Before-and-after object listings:

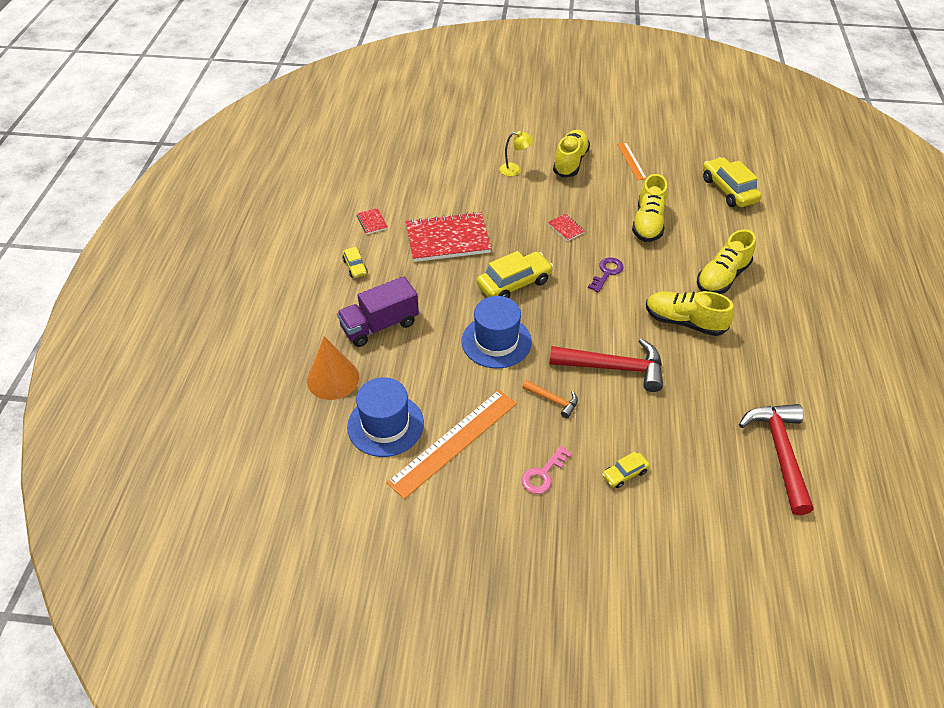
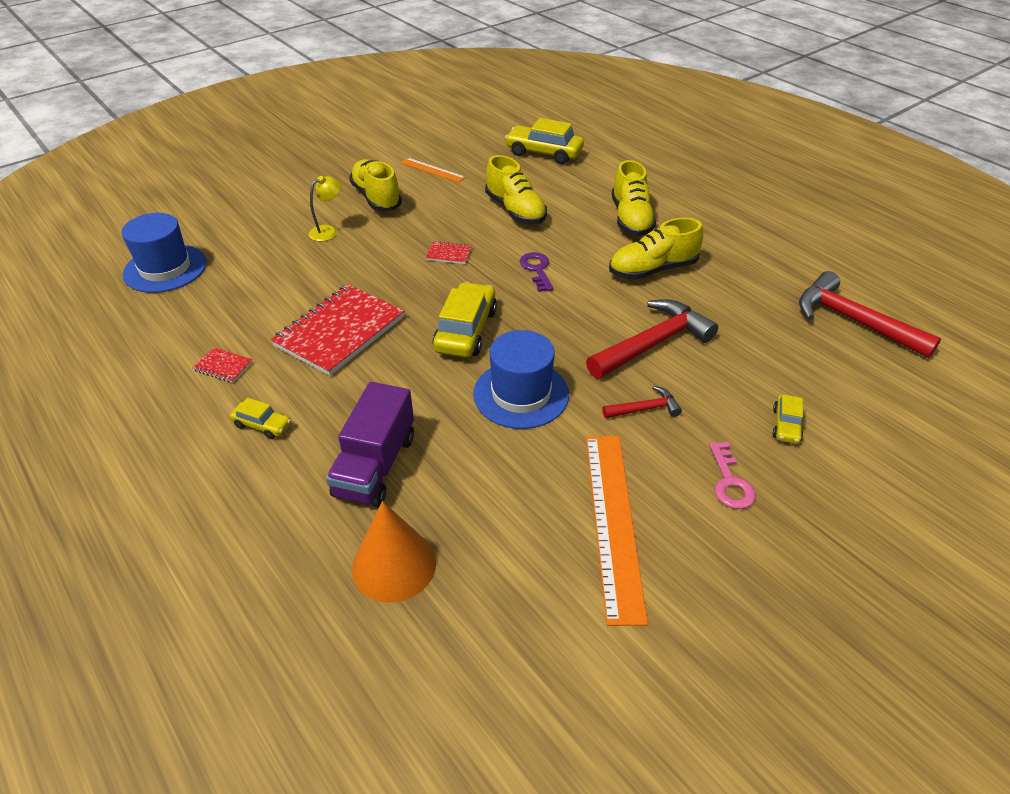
camera: 45 degrees left, 5 degrees down
(385, 425) = (522, 564): blue hat -> blue hat (165, 268)
(553, 400) = (645, 409): orange hammer -> red hammer

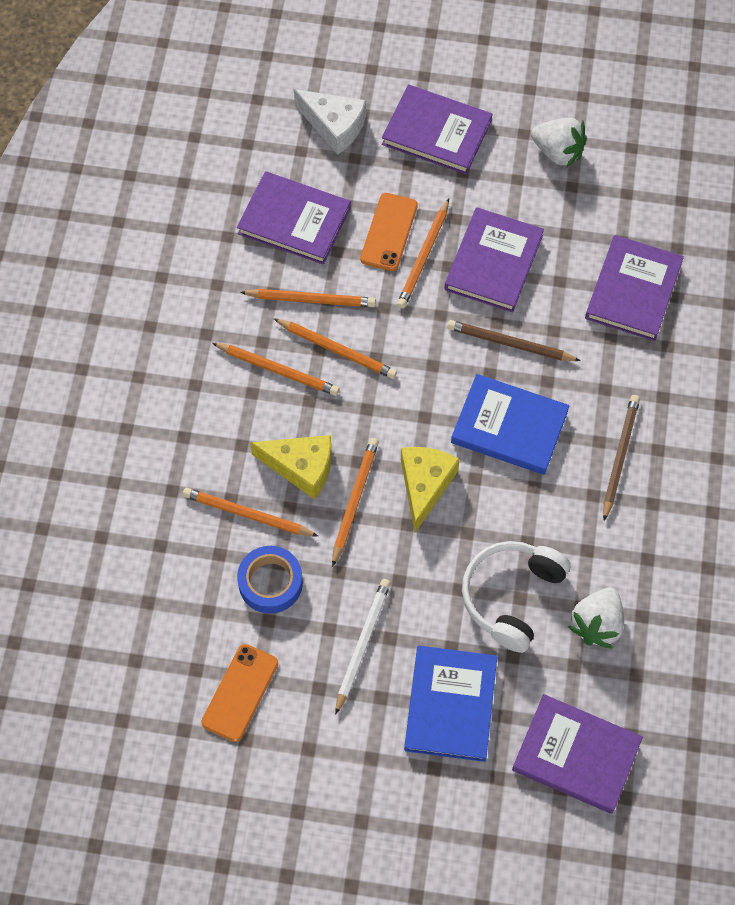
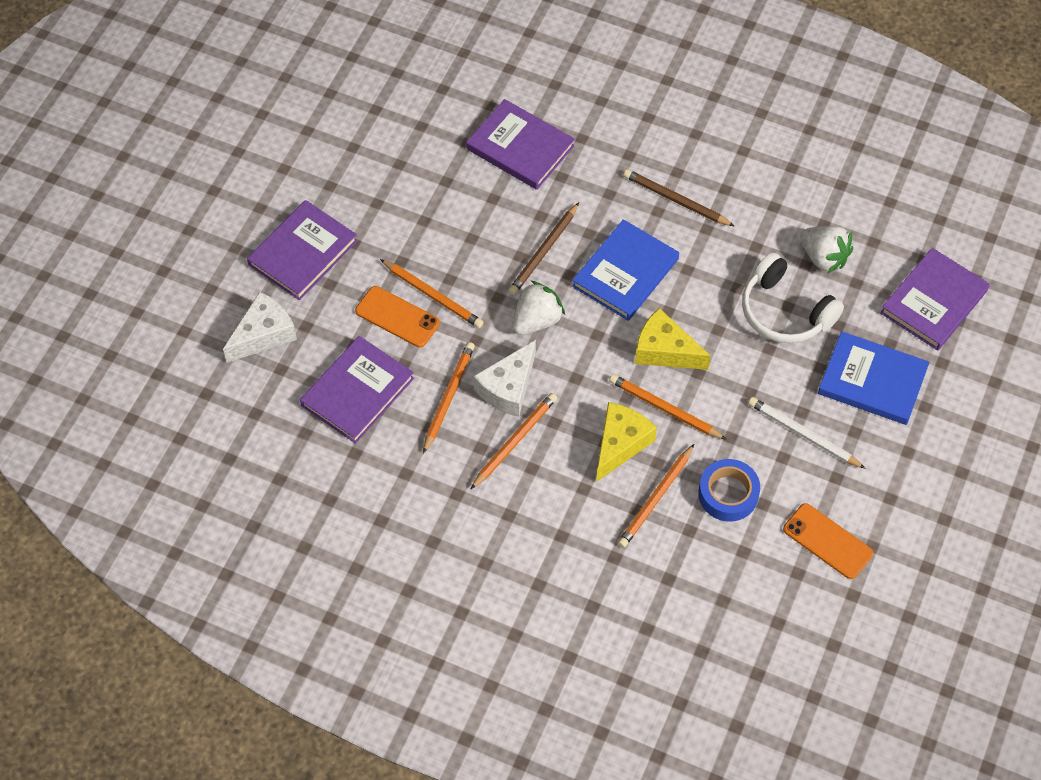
camera: 75 degrees left, 5 degrees down
(337, 349) = (508, 388): orange pencil -> white cheese
(493, 262) = (457, 243): purple book -> none
(558, 152) = (359, 165): white strawberry -> white strawberry (536, 320)

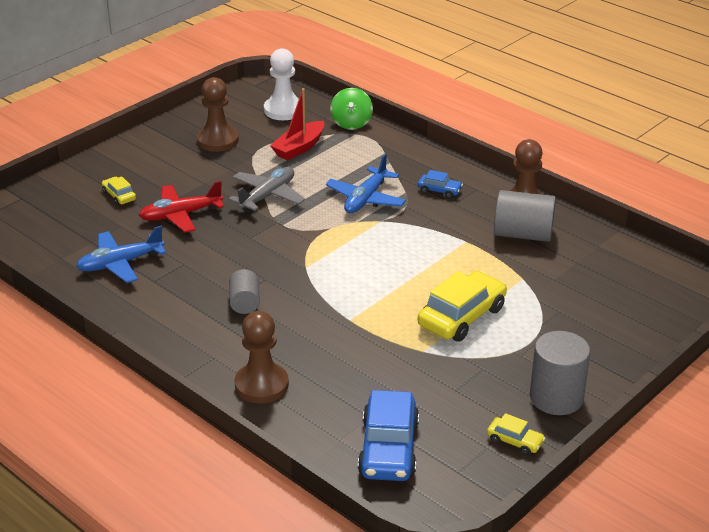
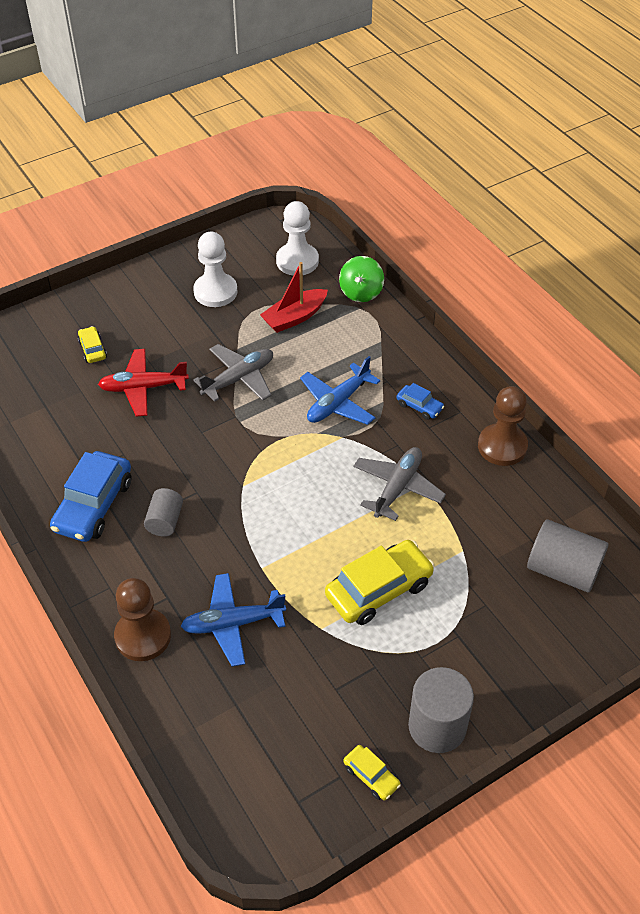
camera: 15 degrees right, 15 degrees up
(120, 263) = (63, 441): blue plane -> blue plane (233, 623)
(217, 140) = (215, 292): brown pawn -> white pawn
(389, 449) = (238, 753): blue car -> blue car (94, 505)
(446, 247) = (397, 488): none -> grey plane
(523, 234) = (486, 487): grey cylinder -> grey cylinder (563, 570)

Your instructions> Lines with the word "grey" in them are the answer; report each one from the data.

Your solution>
(446, 247) = (397, 488): none -> grey plane
(523, 234) = (486, 487): grey cylinder -> grey cylinder (563, 570)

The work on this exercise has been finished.